Records from a data collection:

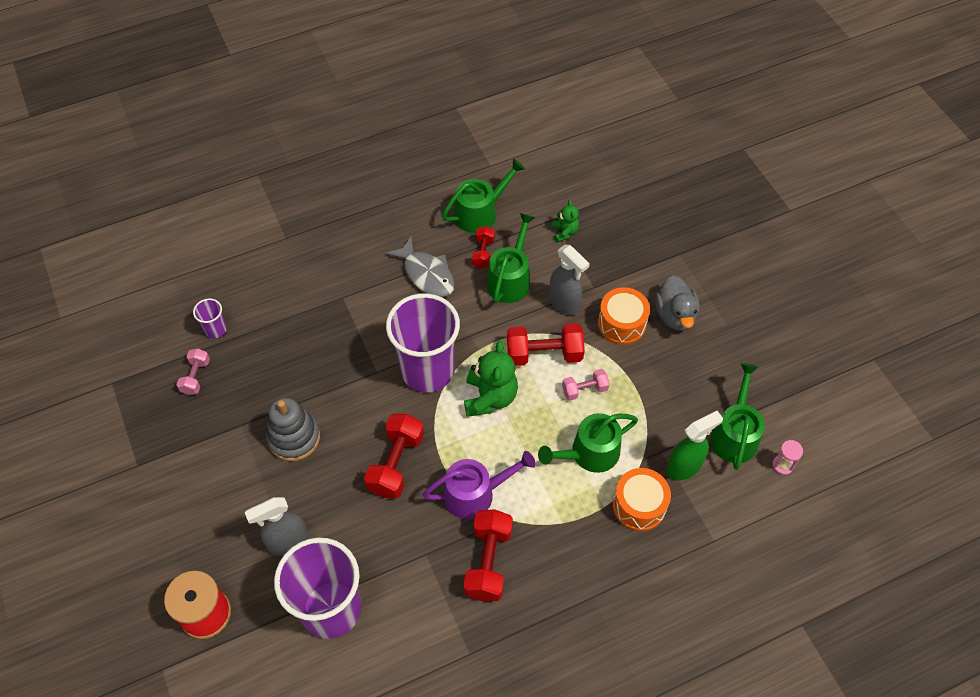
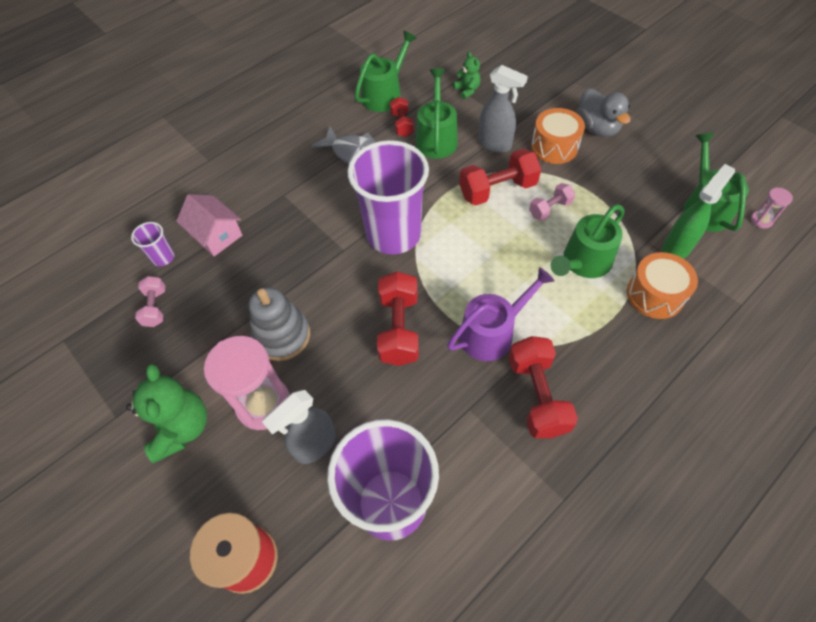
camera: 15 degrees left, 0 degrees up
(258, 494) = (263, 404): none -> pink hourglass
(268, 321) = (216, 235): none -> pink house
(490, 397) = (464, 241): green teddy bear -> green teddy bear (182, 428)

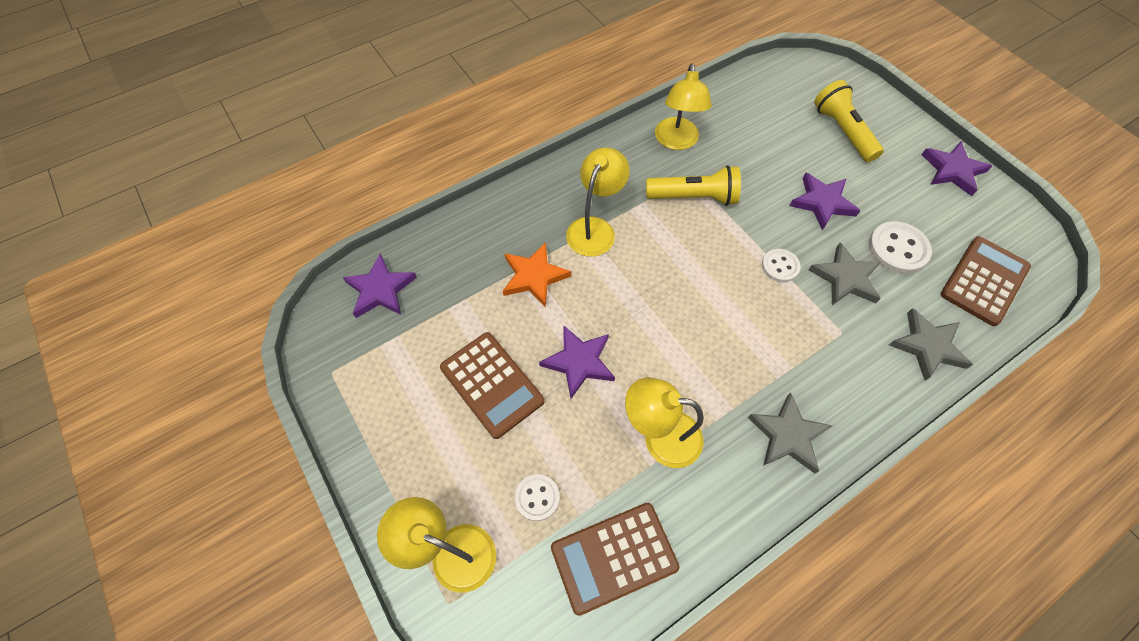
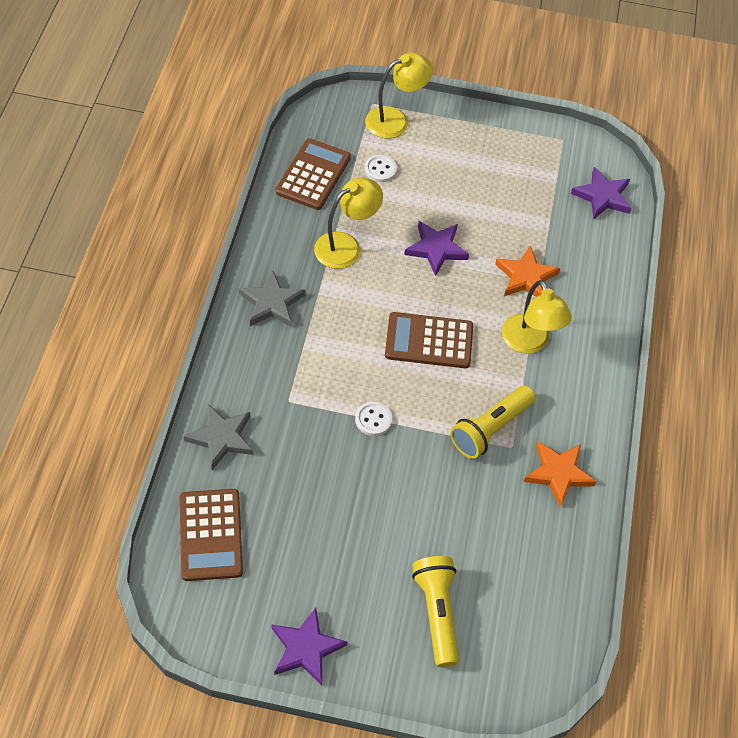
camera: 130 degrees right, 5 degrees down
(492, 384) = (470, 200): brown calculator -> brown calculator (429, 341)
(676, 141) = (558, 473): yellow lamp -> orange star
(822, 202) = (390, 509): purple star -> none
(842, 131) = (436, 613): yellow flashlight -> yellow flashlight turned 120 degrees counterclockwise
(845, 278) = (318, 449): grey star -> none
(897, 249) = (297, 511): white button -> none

...

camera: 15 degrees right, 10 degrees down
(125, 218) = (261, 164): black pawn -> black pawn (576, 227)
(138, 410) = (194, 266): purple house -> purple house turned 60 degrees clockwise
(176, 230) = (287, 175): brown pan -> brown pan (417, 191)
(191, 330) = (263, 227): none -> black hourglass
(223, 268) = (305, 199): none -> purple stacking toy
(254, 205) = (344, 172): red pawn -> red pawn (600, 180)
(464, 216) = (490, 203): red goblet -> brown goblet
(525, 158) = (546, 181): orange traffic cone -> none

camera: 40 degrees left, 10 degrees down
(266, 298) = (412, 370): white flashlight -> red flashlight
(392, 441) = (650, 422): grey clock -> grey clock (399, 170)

**Problem to work on**: Check each line above for the string "brown" and show the ones that have it.

**Solution to this problem**:
(492, 384) = (470, 200): brown calculator -> brown calculator (429, 341)
(176, 230) = (287, 175): brown pan -> brown pan (417, 191)
(464, 216) = (490, 203): red goblet -> brown goblet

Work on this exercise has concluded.